Where a line contains the word "HEAT", copy that line from the records below.

* [Before and after images]
___

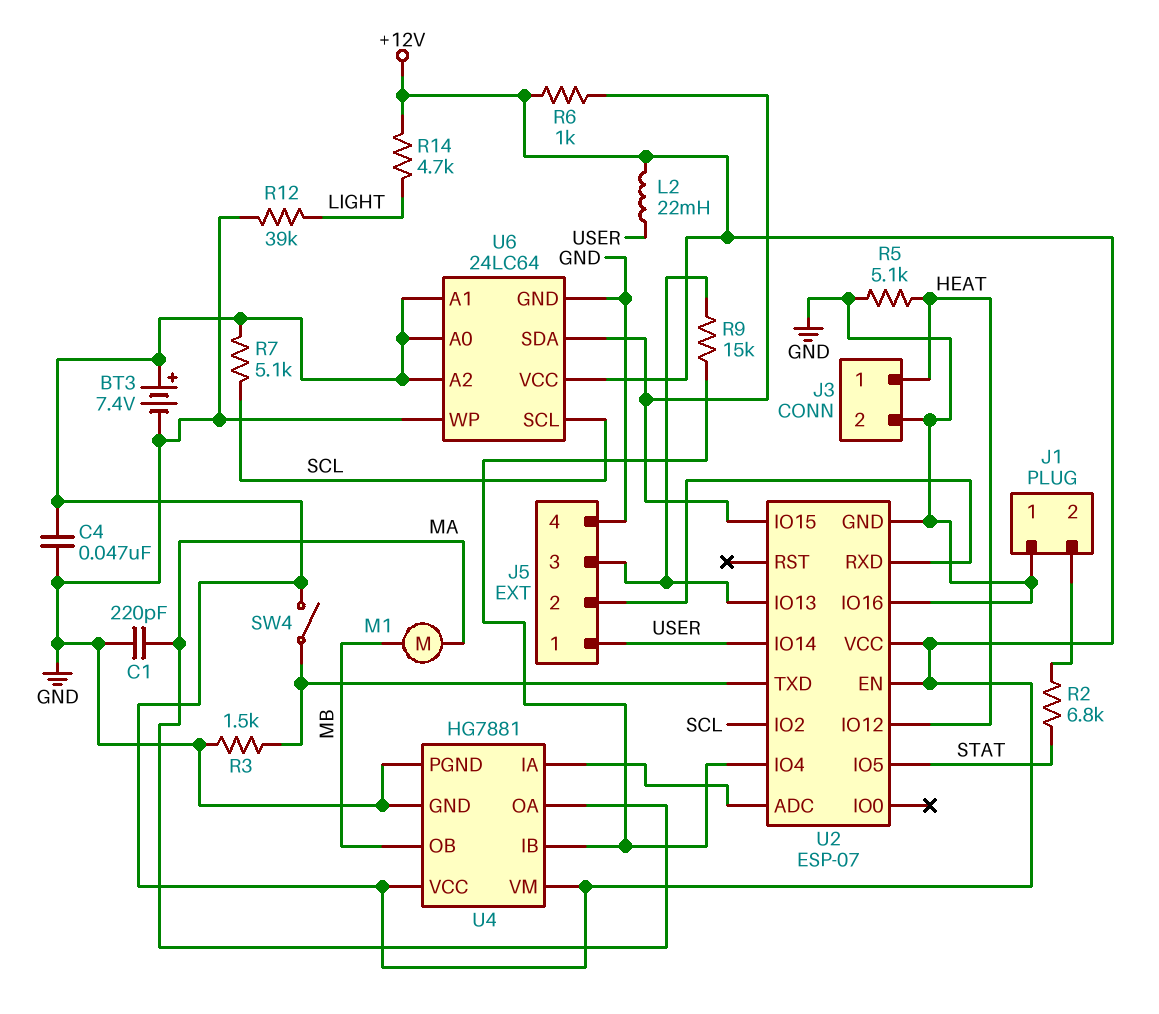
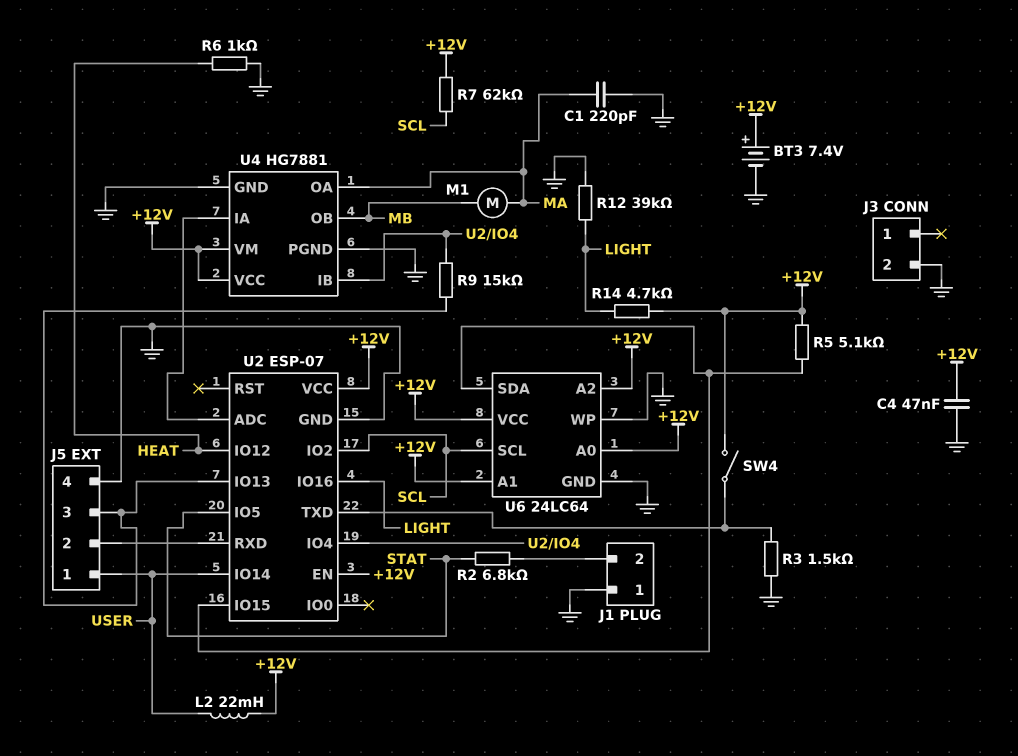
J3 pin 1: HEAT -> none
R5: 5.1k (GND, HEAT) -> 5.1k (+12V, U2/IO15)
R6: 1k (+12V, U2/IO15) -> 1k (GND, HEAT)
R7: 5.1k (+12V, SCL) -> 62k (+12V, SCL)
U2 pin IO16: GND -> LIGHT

___

* [Response below]
J3 pin 1: HEAT -> none
R5: 5.1k (GND, HEAT) -> 5.1k (+12V, U2/IO15)
R6: 1k (+12V, U2/IO15) -> 1k (GND, HEAT)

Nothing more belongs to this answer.